Exercise goal:
Whenever the string "degrees" appears in a line below, please copy the line out.

Available data:
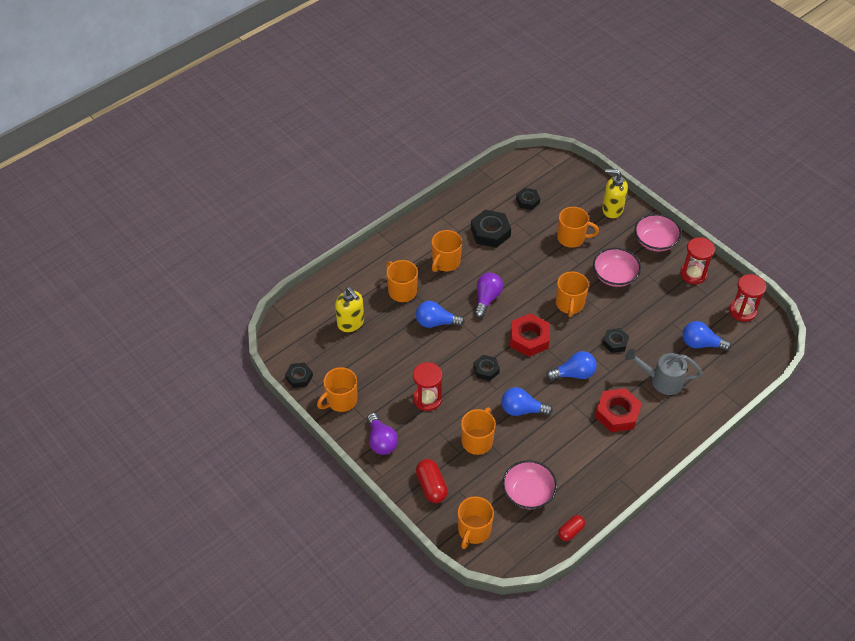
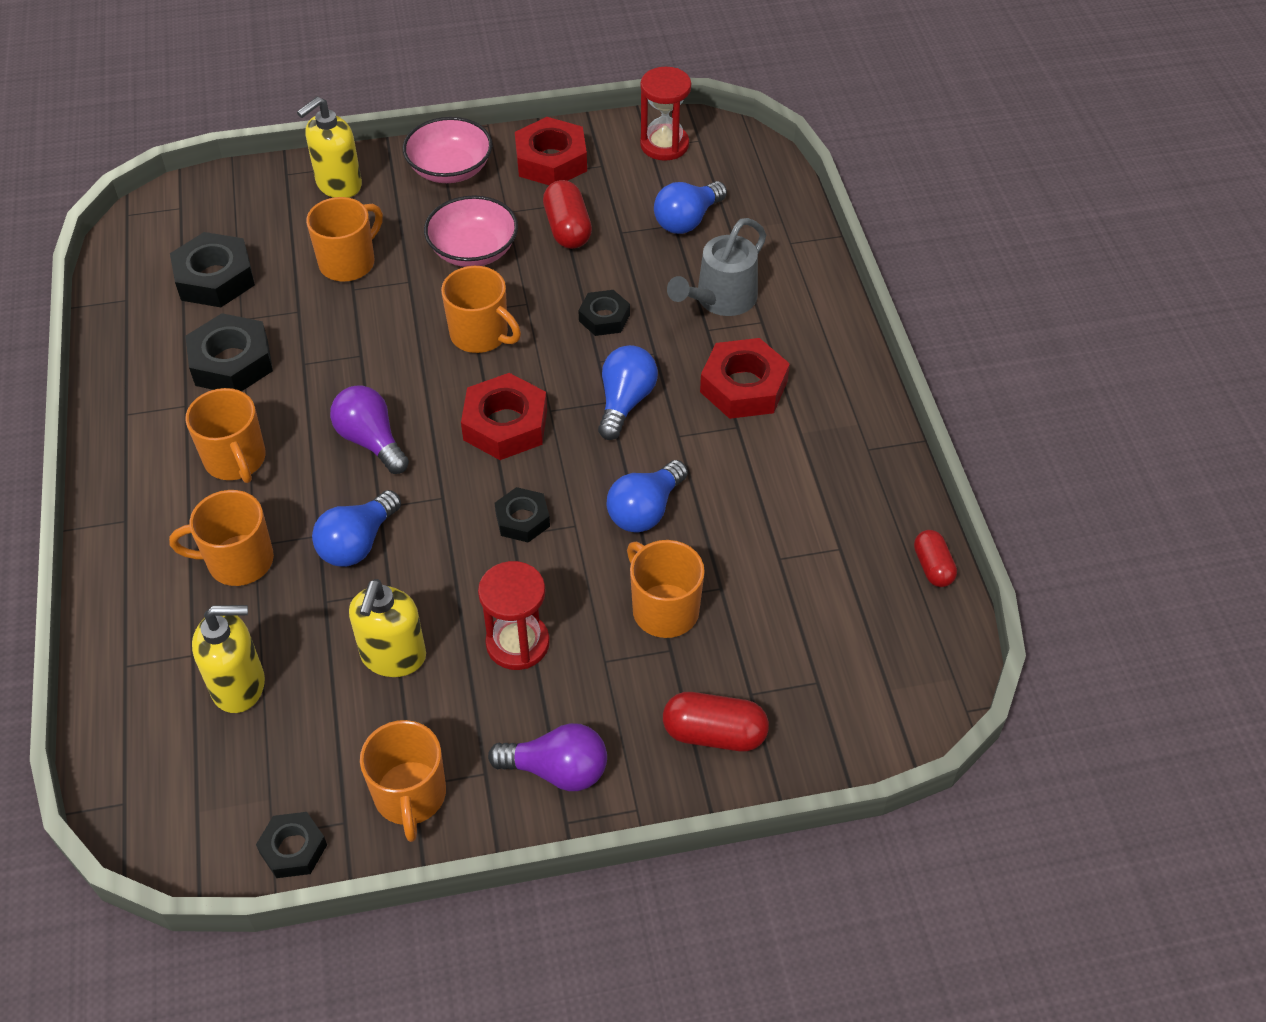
camera: 60 degrees left, 0 degrees up
(394, 362) = (393, 656): none -> yellow soap dispenser
(473, 530) = (850, 712): orange mug -> none
(527, 201) = (215, 278): black nut -> black nut, size x1.66
(528, 493) = (820, 588): pink bowl -> none
(656, 302) = (567, 229): none -> red capsule
(693, 274) = (551, 160): red hourglass -> red nut

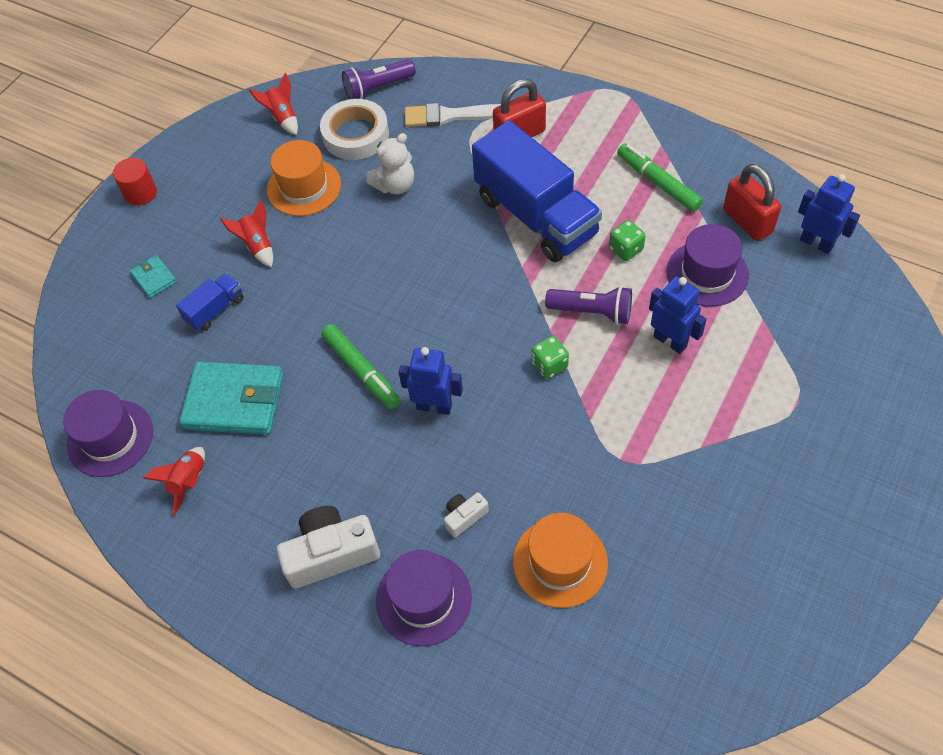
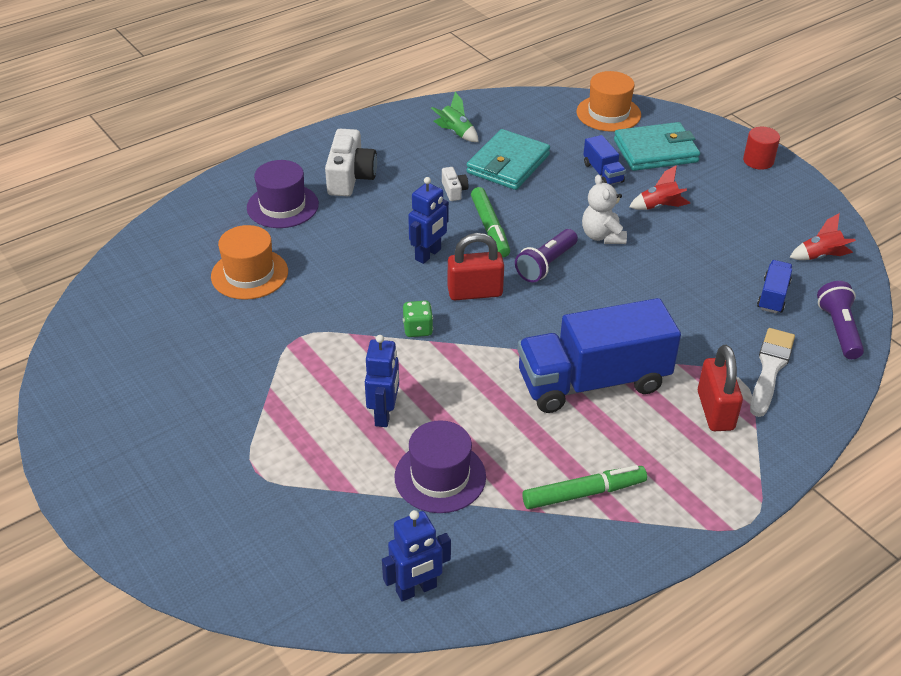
camera: 110 degrees right, 15 degrees down
(110, 438) = (517, 109): purple hat -> none
(154, 278) = (655, 151): turquoise wallet -> turquoise wallet, size x2.10
(189, 482) = (455, 133): red rocket -> green rocket
(304, 187) = (716, 247): orange hat -> orange hat (608, 113)
(355, 135) = (773, 296): white tape -> blue truck
(362, 371) = (490, 228): green marker -> green marker turned 90 degrees counterclockwise
(395, 185) = (688, 302): white teddy bear -> white teddy bear (602, 236)
(464, 517) = (324, 241): white camera -> white camera (454, 190)
(592, 312) = (453, 376): purple flashlight -> purple flashlight (546, 265)
(625, 249) = (510, 429): green dice -> none
(670, 341) = (384, 414): blue robot -> blue robot turned 60 degrees counterclockwise
(747, 221) = (484, 543): red padlock -> red padlock (475, 292)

Written solution:
camera: 60 degrees left, 0 degrees up
camera: 110 degrees right, 15 degrees down
(362, 371) = (490, 228): green marker -> green marker turned 90 degrees counterclockwise
(670, 341) = (384, 414): blue robot -> blue robot turned 60 degrees counterclockwise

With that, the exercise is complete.